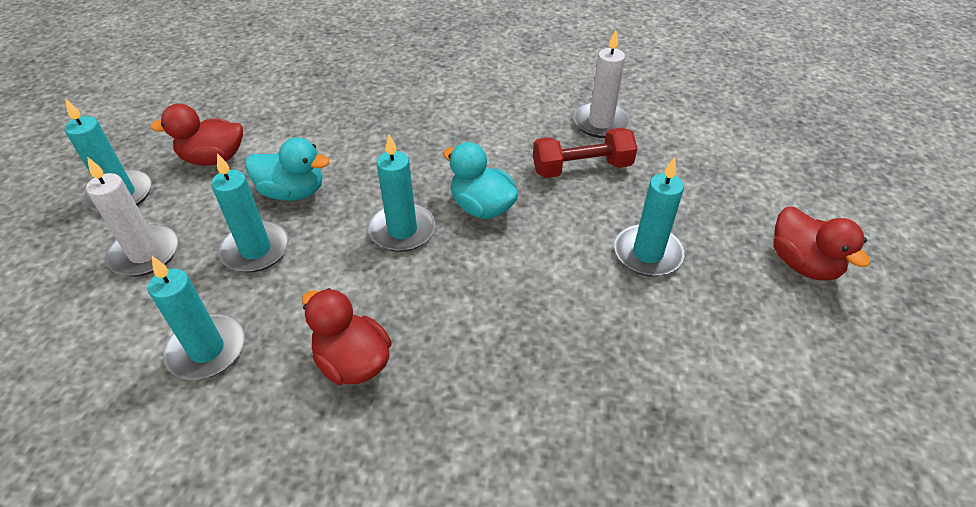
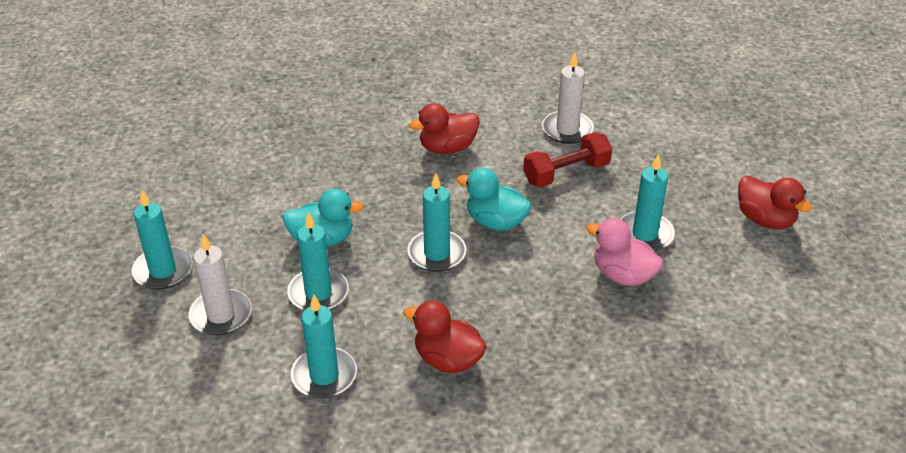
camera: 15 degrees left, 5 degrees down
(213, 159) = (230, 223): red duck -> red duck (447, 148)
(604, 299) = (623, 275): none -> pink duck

==

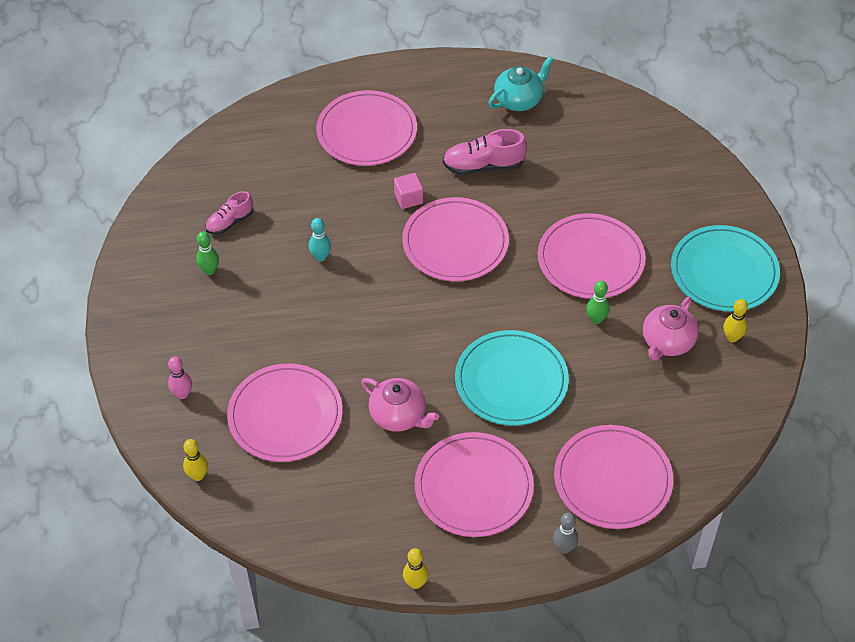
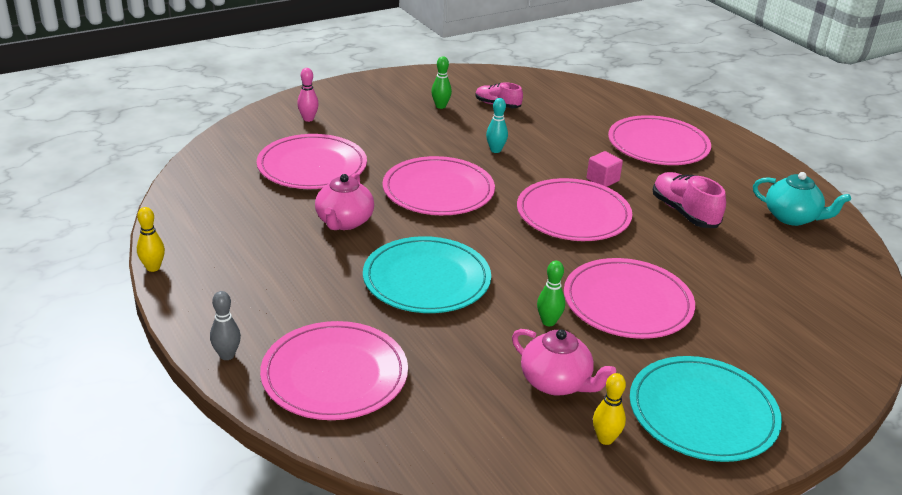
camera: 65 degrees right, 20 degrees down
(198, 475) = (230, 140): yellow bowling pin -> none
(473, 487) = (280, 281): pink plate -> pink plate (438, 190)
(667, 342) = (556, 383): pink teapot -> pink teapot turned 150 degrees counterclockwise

▶ YOUR TASK
Look above for the line with "camera: 15 degrees left, 5 degrees down"; retype exactly that line, every line after it up to the line with "(604, 299) = (623, 275): none -> pink duck", and that line too, nothing else.

▶ ANSWER TO THE EXERCISE
camera: 15 degrees left, 5 degrees down
(213, 159) = (230, 223): red duck -> red duck (447, 148)
(604, 299) = (623, 275): none -> pink duck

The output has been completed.